§ TASK GOAL
Among the lines below, copy exactly those from the one with "camera: 75 degrees left, 10 degrees up" through the one with "(322, 119) = (241, 360): brown", counting both ends.

§ RECORDS FOR PROCESSING
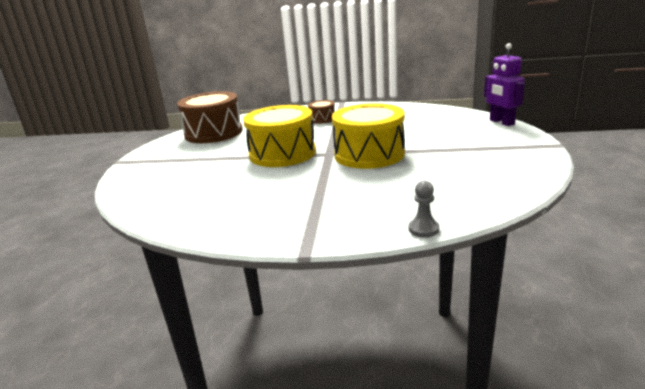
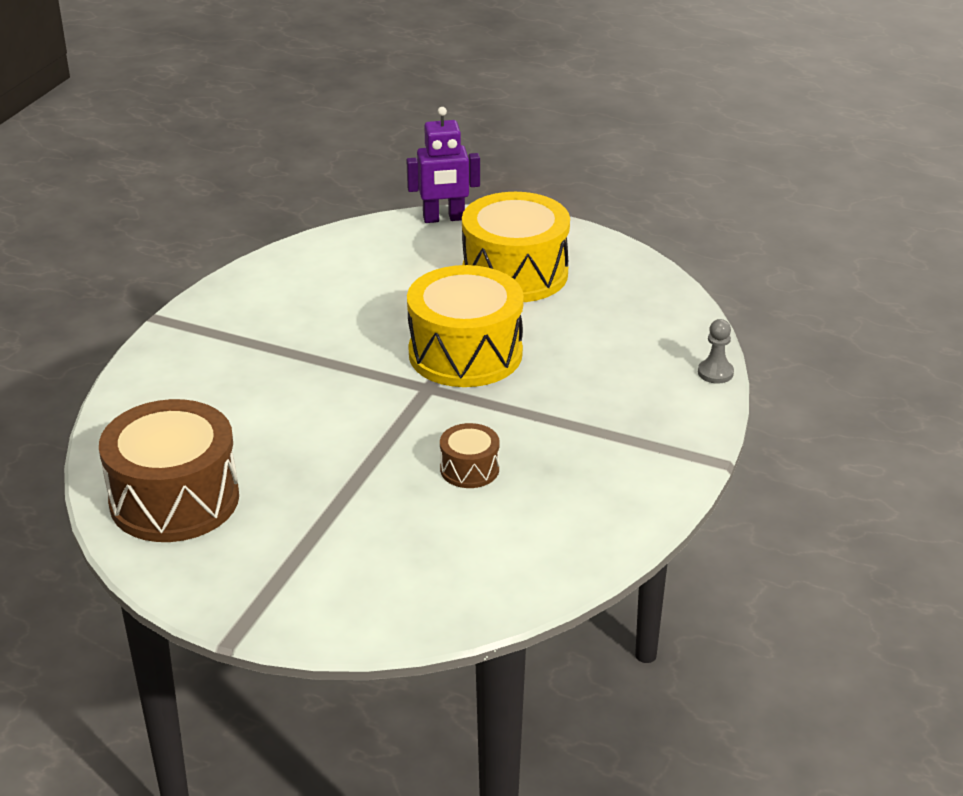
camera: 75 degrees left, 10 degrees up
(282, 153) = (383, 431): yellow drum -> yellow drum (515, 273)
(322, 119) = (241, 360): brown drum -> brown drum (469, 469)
---
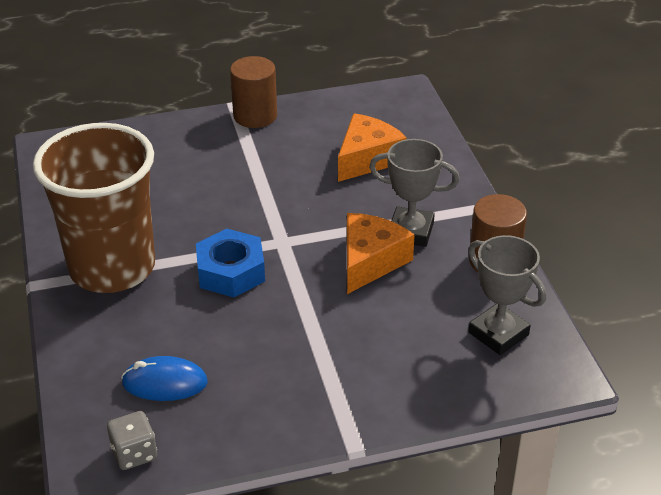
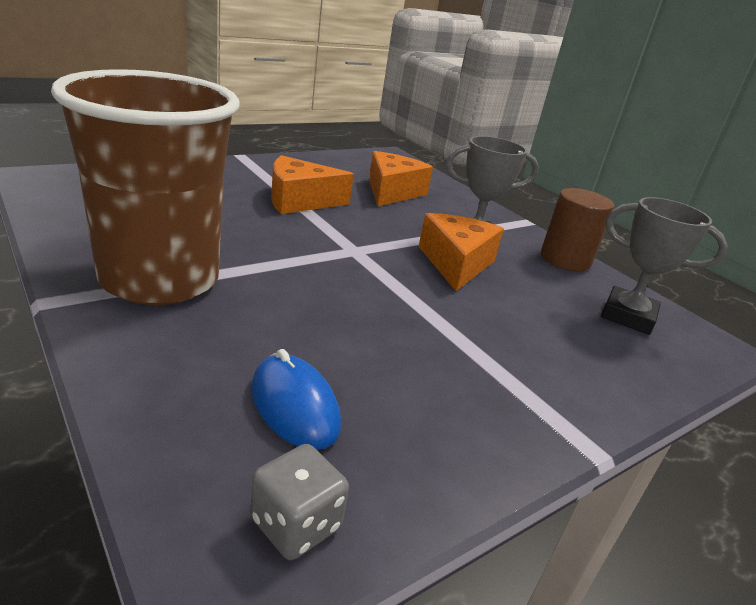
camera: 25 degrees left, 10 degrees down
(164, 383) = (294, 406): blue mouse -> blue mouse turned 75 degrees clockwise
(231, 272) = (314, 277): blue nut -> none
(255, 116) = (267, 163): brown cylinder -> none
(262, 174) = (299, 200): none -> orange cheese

§ RESPONSE BOX
camera: 75 degrees left, 10 degrees up
(282, 153) = (383, 431): yellow drum -> yellow drum (515, 273)
(322, 119) = (241, 360): brown drum -> brown drum (469, 469)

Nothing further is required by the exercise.